# [EXERCISE BRIEF]
Reproduce every record exactly as given.

AVAILABLE DATA section start

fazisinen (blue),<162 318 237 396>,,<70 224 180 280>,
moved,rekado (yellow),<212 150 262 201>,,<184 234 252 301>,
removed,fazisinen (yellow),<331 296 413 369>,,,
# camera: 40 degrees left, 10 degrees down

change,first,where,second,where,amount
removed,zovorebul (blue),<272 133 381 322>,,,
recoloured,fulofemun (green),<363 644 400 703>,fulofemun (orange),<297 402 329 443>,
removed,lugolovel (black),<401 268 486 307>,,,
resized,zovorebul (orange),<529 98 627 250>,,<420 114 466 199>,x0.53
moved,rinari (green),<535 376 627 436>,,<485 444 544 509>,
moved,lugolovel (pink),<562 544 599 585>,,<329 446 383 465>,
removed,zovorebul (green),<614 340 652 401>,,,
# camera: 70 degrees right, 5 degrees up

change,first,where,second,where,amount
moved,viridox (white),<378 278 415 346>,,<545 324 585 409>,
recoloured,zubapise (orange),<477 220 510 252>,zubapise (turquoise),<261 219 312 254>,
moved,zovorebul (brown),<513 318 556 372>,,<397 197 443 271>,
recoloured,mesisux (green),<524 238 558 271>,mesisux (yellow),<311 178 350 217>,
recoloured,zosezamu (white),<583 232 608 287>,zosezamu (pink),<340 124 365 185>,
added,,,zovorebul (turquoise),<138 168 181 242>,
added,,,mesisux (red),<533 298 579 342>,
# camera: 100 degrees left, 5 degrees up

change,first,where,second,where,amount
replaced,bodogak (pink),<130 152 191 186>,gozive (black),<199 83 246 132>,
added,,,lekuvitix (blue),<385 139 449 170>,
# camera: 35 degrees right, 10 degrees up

AVAILABLE DATA section end

# [WRITTEN SOLUTION]
fazisinen (blue),<162 318 237 396>,,<70 224 180 280>,
moved,rekado (yellow),<212 150 262 201>,,<184 234 252 301>,
removed,fazisinen (yellow),<331 296 413 369>,,,
# camera: 40 degrees left, 10 degrees down

change,first,where,second,where,amount
removed,zovorebul (blue),<272 133 381 322>,,,
recoloured,fulofemun (green),<363 644 400 703>,fulofemun (orange),<297 402 329 443>,
removed,lugolovel (black),<401 268 486 307>,,,
resized,zovorebul (orange),<529 98 627 250>,,<420 114 466 199>,x0.53
moved,rinari (green),<535 376 627 436>,,<485 444 544 509>,
moved,lugolovel (pink),<562 544 599 585>,,<329 446 383 465>,
removed,zovorebul (green),<614 340 652 401>,,,
# camera: 70 degrees right, 5 degrees up

change,first,where,second,where,amount
moved,viridox (white),<378 278 415 346>,,<545 324 585 409>,
recoloured,zubapise (orange),<477 220 510 252>,zubapise (turquoise),<261 219 312 254>,
moved,zovorebul (brown),<513 318 556 372>,,<397 197 443 271>,
recoloured,mesisux (green),<524 238 558 271>,mesisux (yellow),<311 178 350 217>,
recoloured,zosezamu (white),<583 232 608 287>,zosezamu (pink),<340 124 365 185>,
added,,,zovorebul (turquoise),<138 168 181 242>,
added,,,mesisux (red),<533 298 579 342>,
# camera: 100 degrees left, 5 degrees up

change,first,where,second,where,amount
replaced,bodogak (pink),<130 152 191 186>,gozive (black),<199 83 246 132>,
added,,,lekuvitix (blue),<385 139 449 170>,
# camera: 35 degrees right, 10 degrees up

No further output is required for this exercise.